## Your assignment
Reproduce every line below exactly as written; do not include the images.

## Information shown
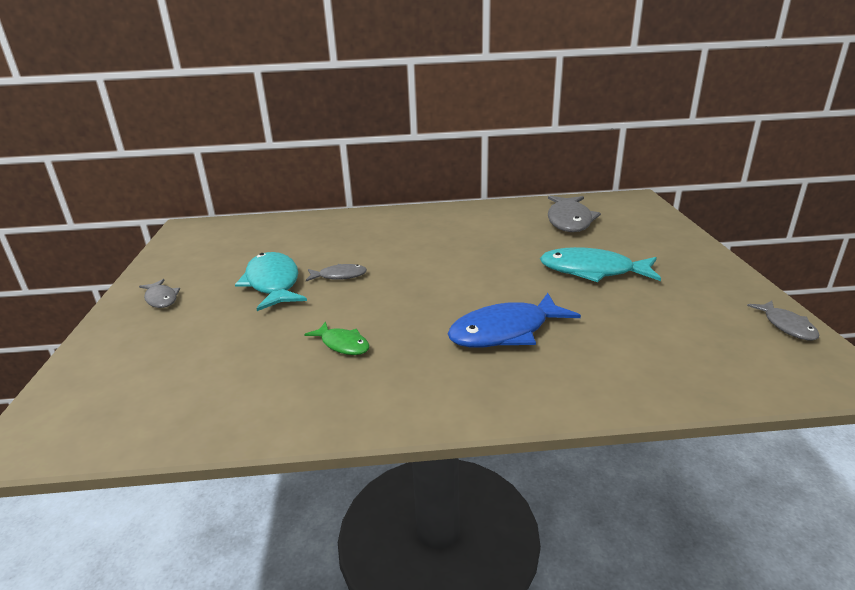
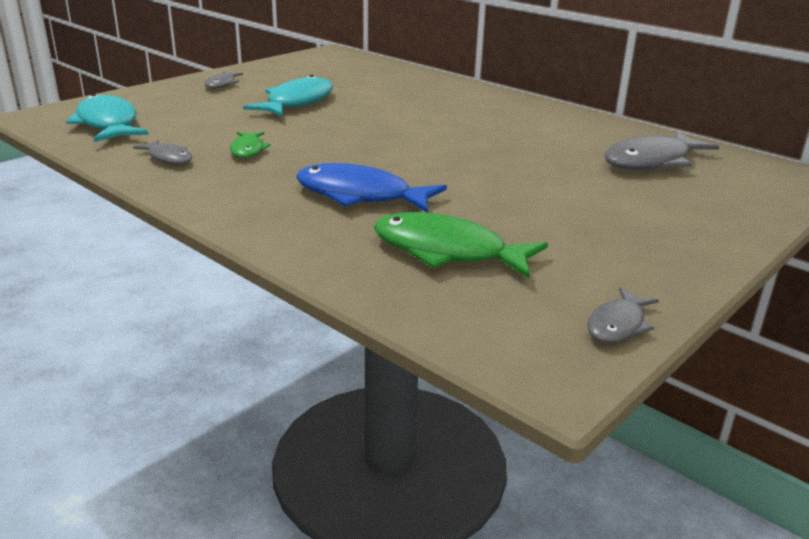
camera: 45 degrees right, 0 degrees up
(339, 276) = (346, 116): grey fish -> grey fish (168, 158)
(592, 271) = (550, 200): turquoise fish -> turquoise fish (108, 124)
(638, 338) = (446, 251): none -> green fish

## Your response
camera: 45 degrees right, 0 degrees up
(339, 276) = (346, 116): grey fish -> grey fish (168, 158)
(592, 271) = (550, 200): turquoise fish -> turquoise fish (108, 124)
(638, 338) = (446, 251): none -> green fish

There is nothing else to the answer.